=== WORK ORDER ===
Using the material below, return exactly the lines between the one holding "nightstand: (202, 461) -> (225, 172), moved" and the one holding "water cooler: (450, 588) -> (62, 141), moved", inclusive, and no others.

=== SUPPLIED ENTRIES ===
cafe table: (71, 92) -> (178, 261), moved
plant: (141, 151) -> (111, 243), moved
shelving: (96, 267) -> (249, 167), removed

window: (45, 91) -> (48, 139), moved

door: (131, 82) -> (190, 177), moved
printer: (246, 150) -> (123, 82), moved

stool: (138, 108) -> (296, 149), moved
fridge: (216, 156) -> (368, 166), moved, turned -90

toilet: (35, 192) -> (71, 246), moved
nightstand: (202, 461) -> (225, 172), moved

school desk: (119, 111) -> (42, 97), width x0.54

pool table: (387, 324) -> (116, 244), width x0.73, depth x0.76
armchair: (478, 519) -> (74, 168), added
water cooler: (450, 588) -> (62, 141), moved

--

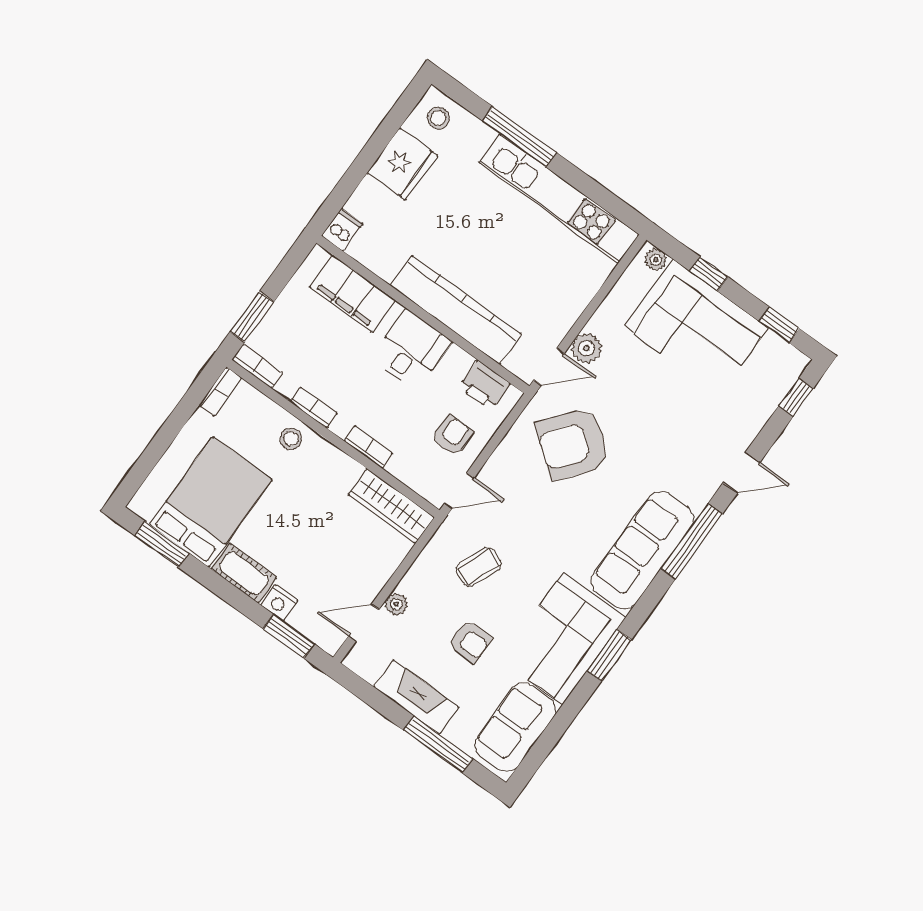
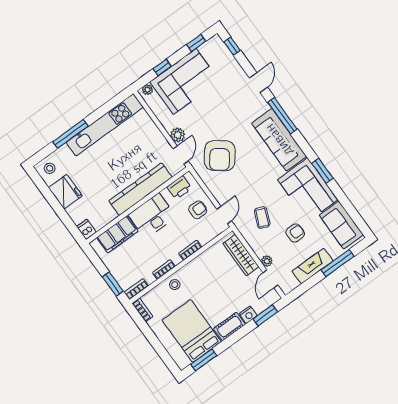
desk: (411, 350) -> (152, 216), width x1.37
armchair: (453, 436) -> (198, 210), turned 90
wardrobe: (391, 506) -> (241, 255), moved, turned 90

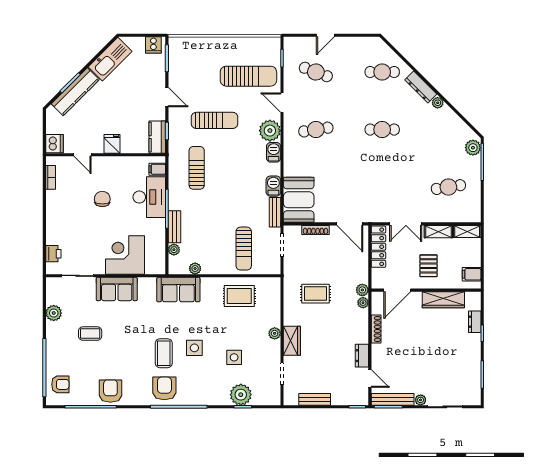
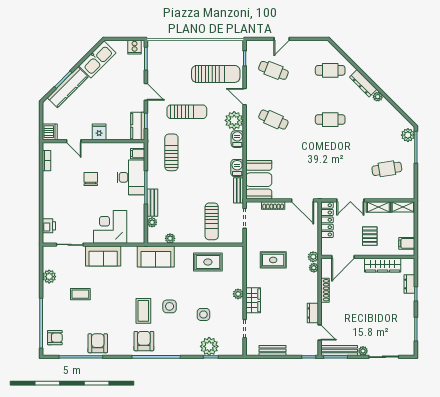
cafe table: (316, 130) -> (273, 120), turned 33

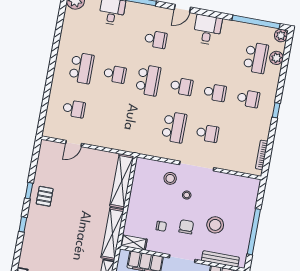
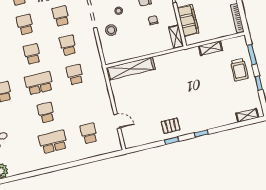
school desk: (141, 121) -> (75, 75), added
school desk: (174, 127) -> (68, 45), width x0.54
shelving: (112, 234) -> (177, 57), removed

=== YOUR RESPONSE ===
nightstand: (202, 461) -> (225, 172), moved

school desk: (119, 111) -> (42, 97), width x0.54

pool table: (387, 324) -> (116, 244), width x0.73, depth x0.76
armchair: (478, 519) -> (74, 168), added
water cooler: (450, 588) -> (62, 141), moved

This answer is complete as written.